───── DATA TO USE ─────
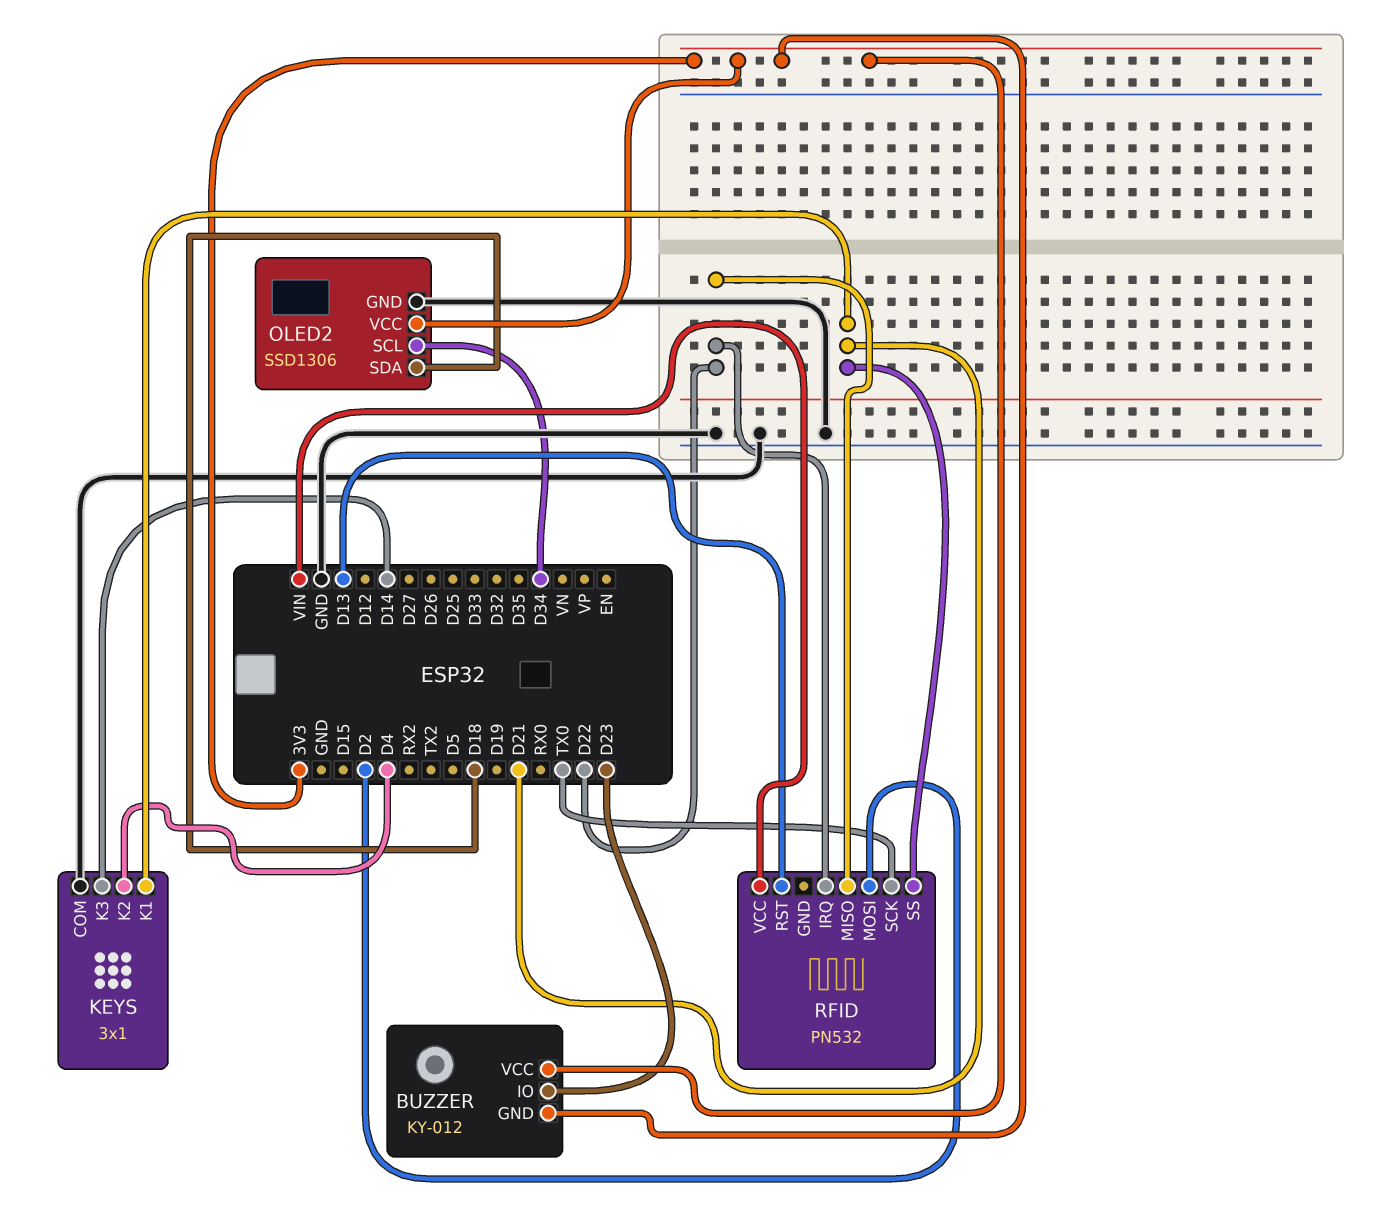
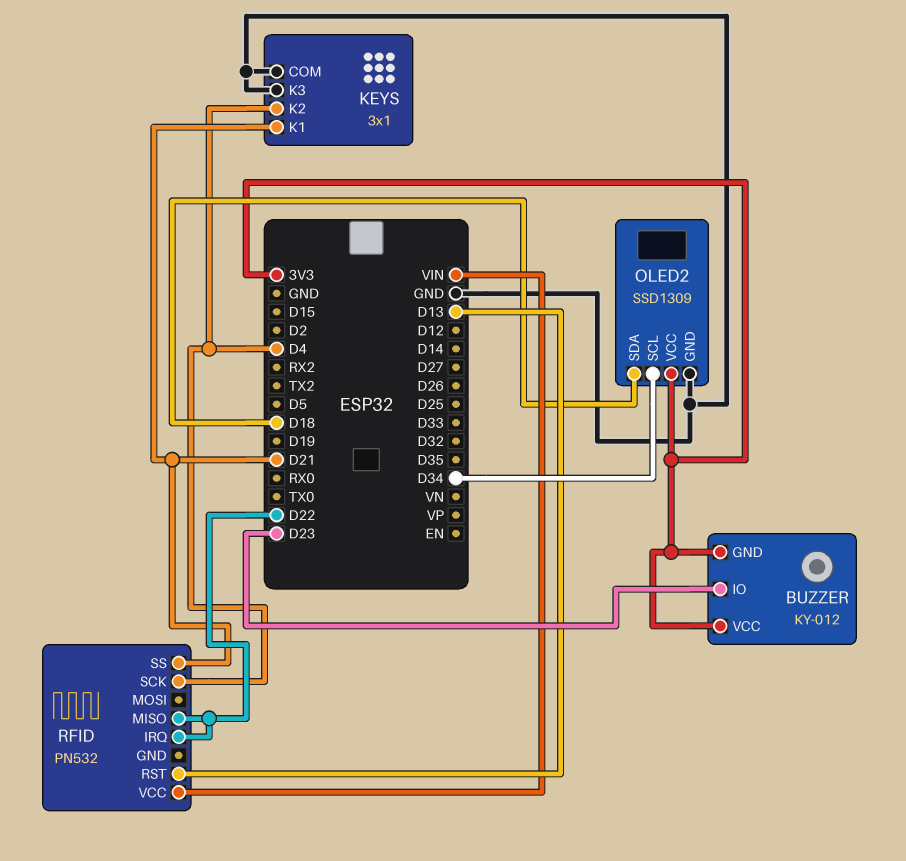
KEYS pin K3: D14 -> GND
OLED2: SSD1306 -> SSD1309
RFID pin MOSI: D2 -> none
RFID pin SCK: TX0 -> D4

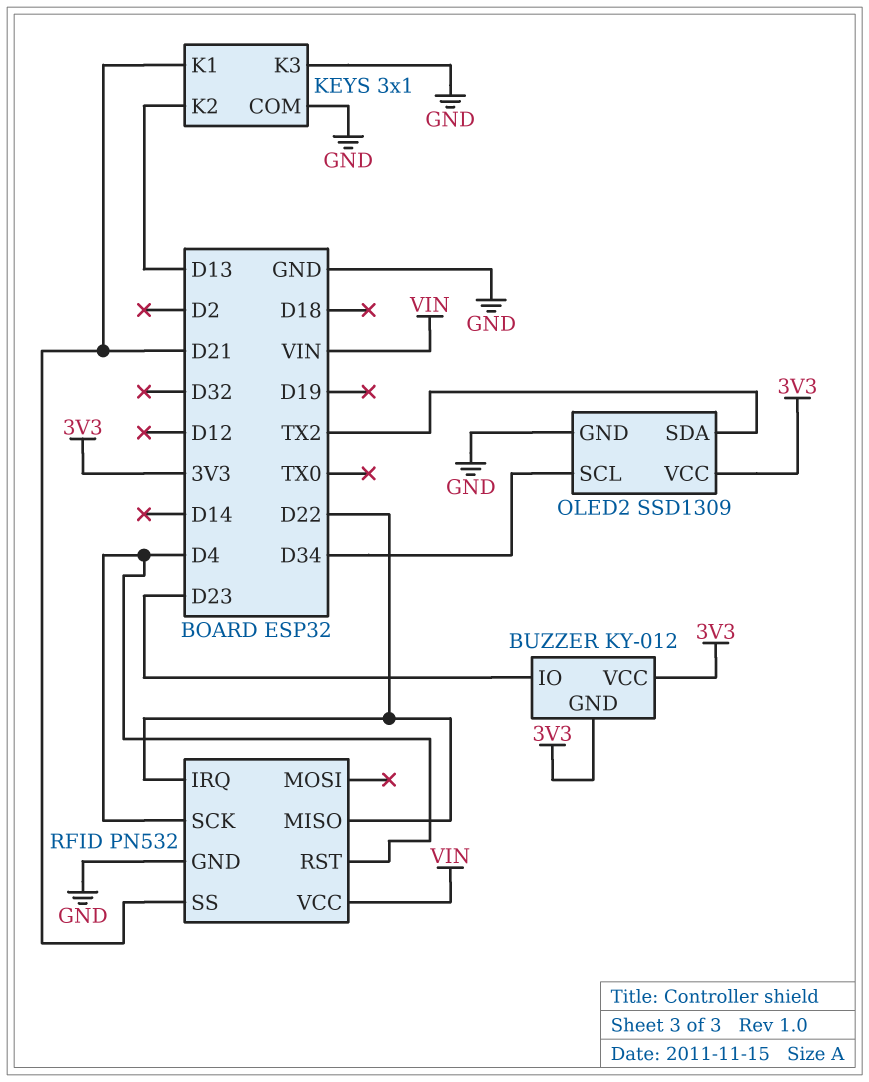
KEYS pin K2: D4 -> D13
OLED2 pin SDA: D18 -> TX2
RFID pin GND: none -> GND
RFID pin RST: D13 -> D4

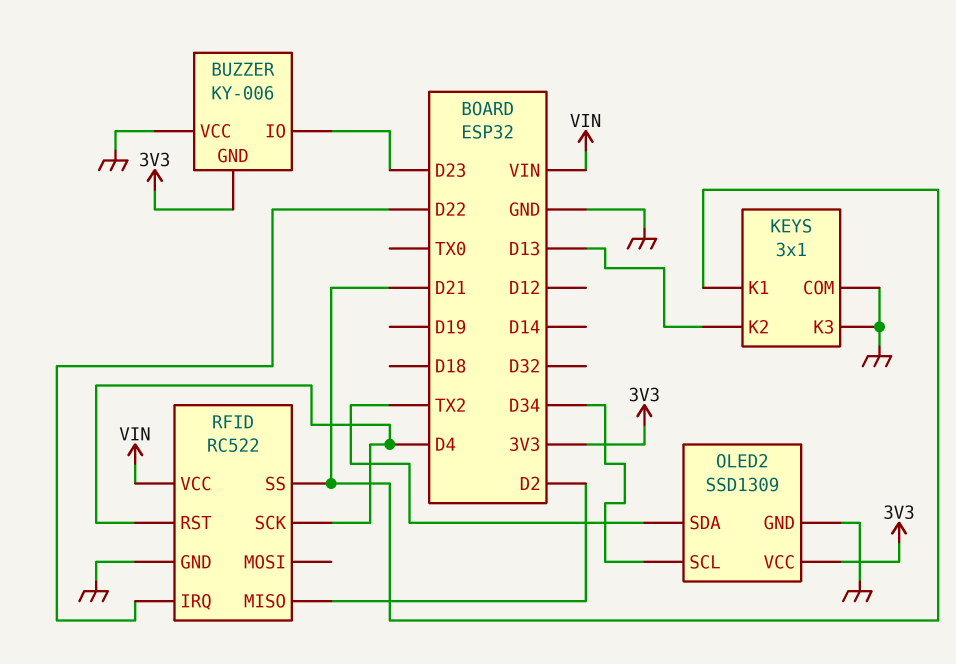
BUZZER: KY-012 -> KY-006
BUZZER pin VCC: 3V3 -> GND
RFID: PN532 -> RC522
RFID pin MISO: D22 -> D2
─────
> REQUIRED ACTION: Apart from the images, please copy every line of the data exactly as written.

> RESPONSE BOX:
KEYS pin K3: D14 -> GND
OLED2: SSD1306 -> SSD1309
RFID pin MOSI: D2 -> none
RFID pin SCK: TX0 -> D4

KEYS pin K2: D4 -> D13
OLED2 pin SDA: D18 -> TX2
RFID pin GND: none -> GND
RFID pin RST: D13 -> D4

BUZZER: KY-012 -> KY-006
BUZZER pin VCC: 3V3 -> GND
RFID: PN532 -> RC522
RFID pin MISO: D22 -> D2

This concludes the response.